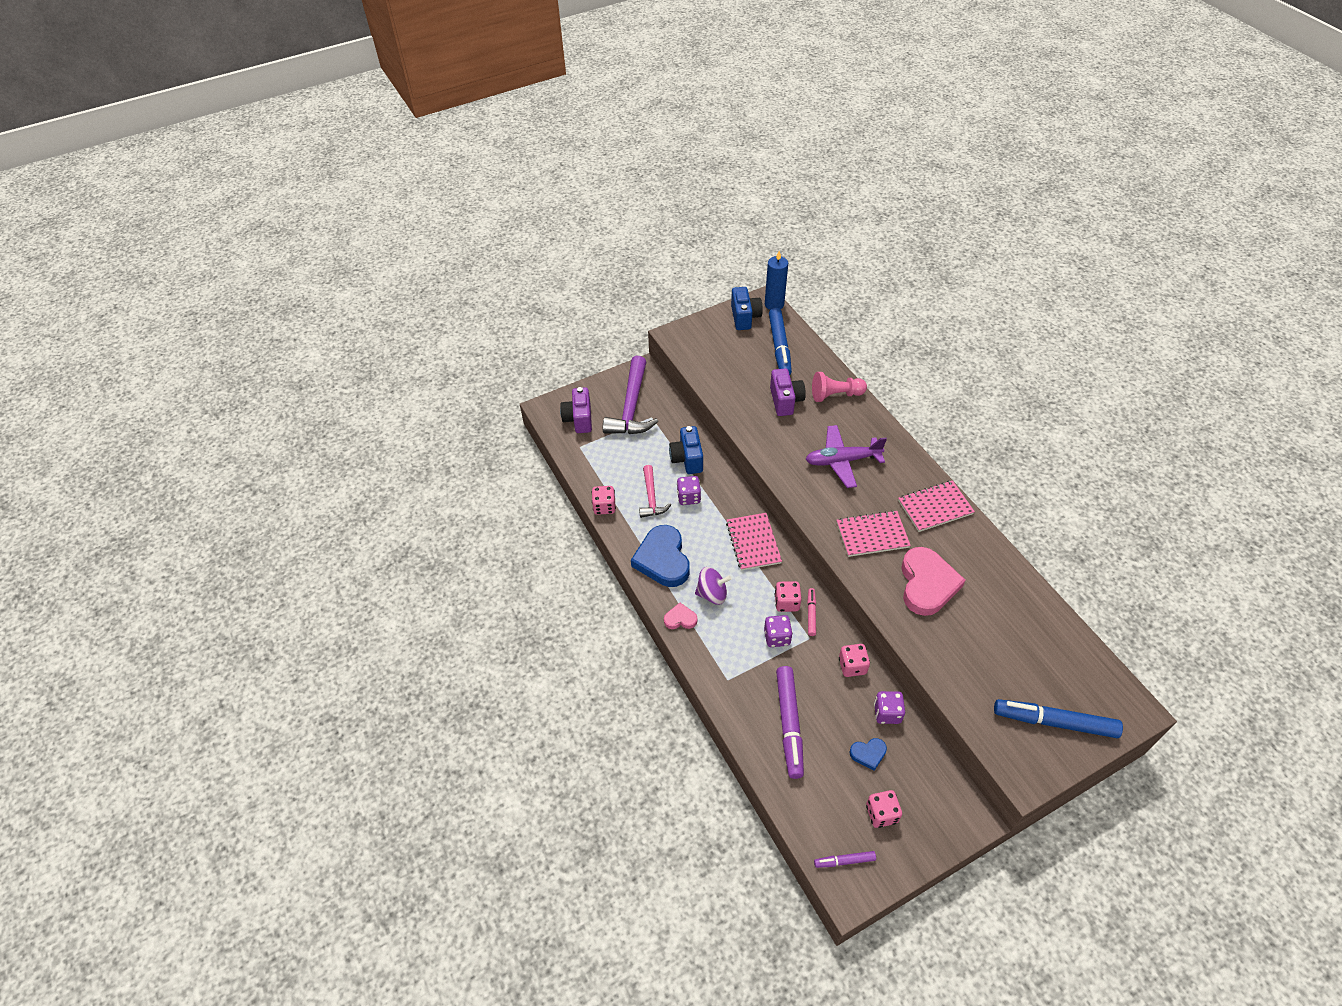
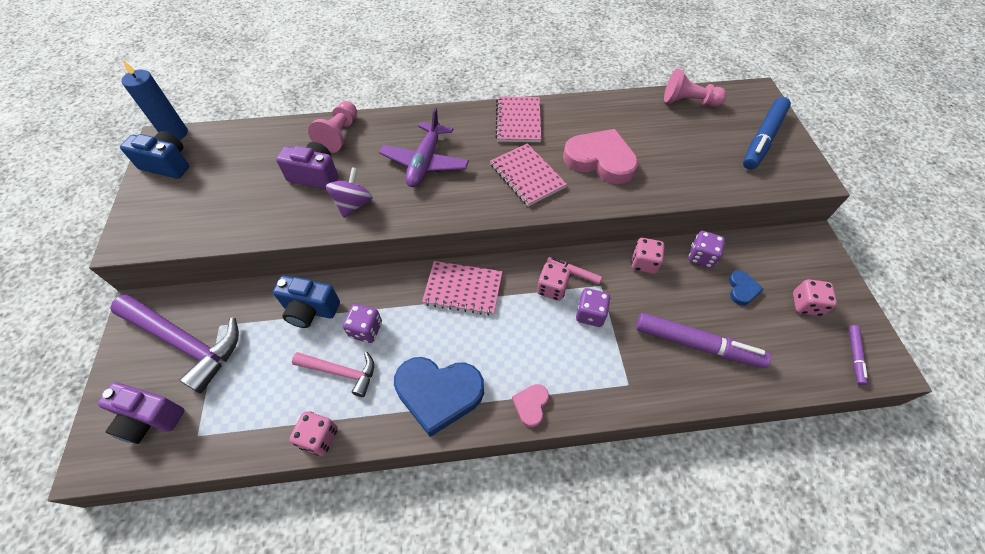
camera: 70 degrees left, 5 degrees up
(712, 594) = (511, 356): purple spinning top -> purple spinning top (353, 204)
(779, 347) = (238, 152): blue marker -> none
(872, 535) = (527, 176): pink notebook -> pink notebook turned 45 degrees counterclockwise
(1066, 642) = (688, 102): none -> pink pawn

________________________________________

● **Work instruction**
With images omitted, retype the data word for word.

● **Solution to the exercise**
camera: 70 degrees left, 5 degrees up
(712, 594) = (511, 356): purple spinning top -> purple spinning top (353, 204)
(779, 347) = (238, 152): blue marker -> none
(872, 535) = (527, 176): pink notebook -> pink notebook turned 45 degrees counterclockwise
(1066, 642) = (688, 102): none -> pink pawn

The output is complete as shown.